Detected change data
Start of Block
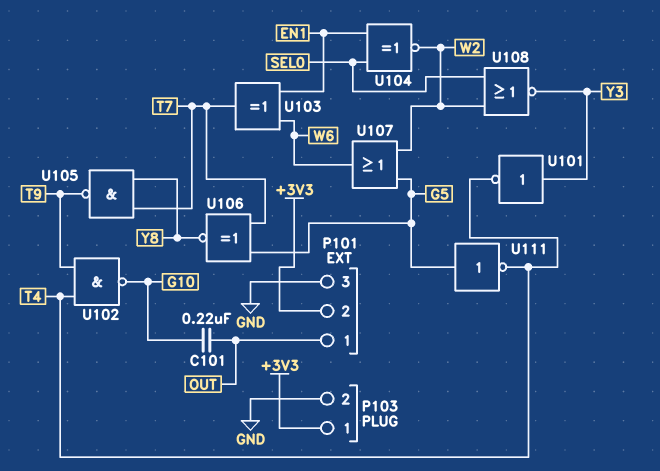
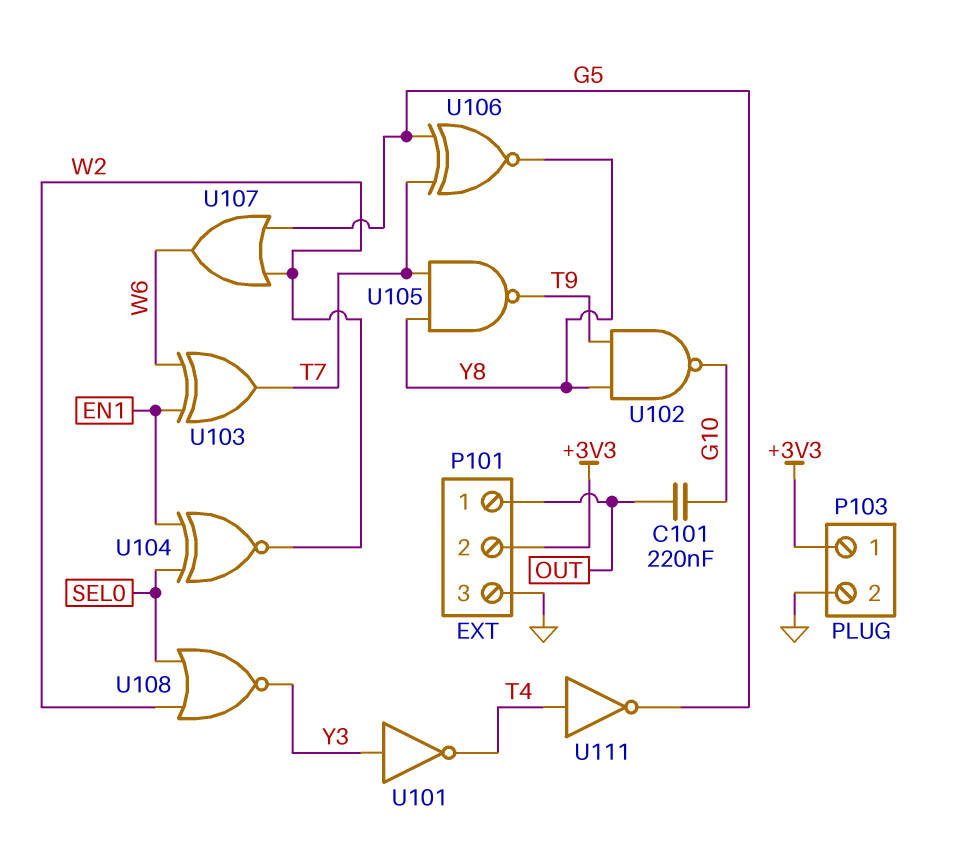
U102: NAND (in T4, in T9, out G10) -> NAND (in T9, in Y8, out G10)
U111: NOT (in G5, out T4) -> NOT (in T4, out G5)

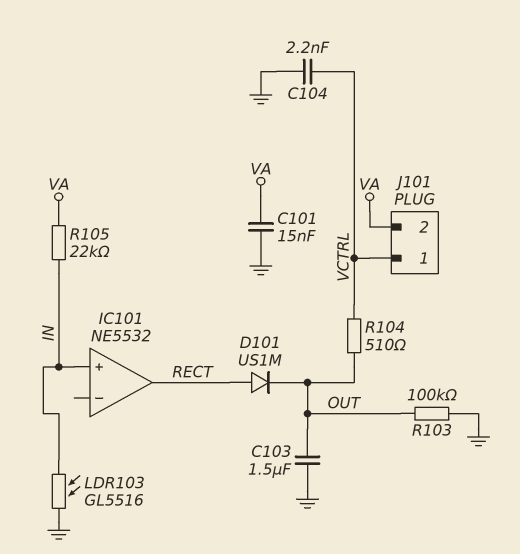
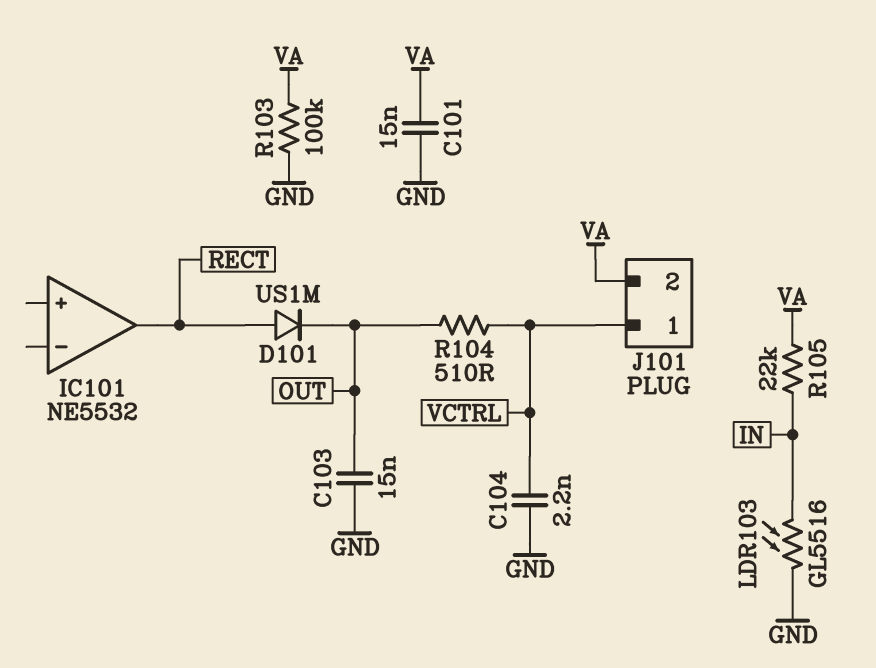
C103: 1.5uF (GND, OUT) -> 15nF (GND, OUT)
IC101 pin in+: IN -> none
R103: 100k (GND, OUT) -> 100k (GND, VA)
End of Block
_Description of the task_
Produce an exact copy of the lines from the line with "U111: NOT (in" through the last line of the data above, both ends included. No pictures belong in it.

_Exercise solution_
U111: NOT (in G5, out T4) -> NOT (in T4, out G5)

C103: 1.5uF (GND, OUT) -> 15nF (GND, OUT)
IC101 pin in+: IN -> none
R103: 100k (GND, OUT) -> 100k (GND, VA)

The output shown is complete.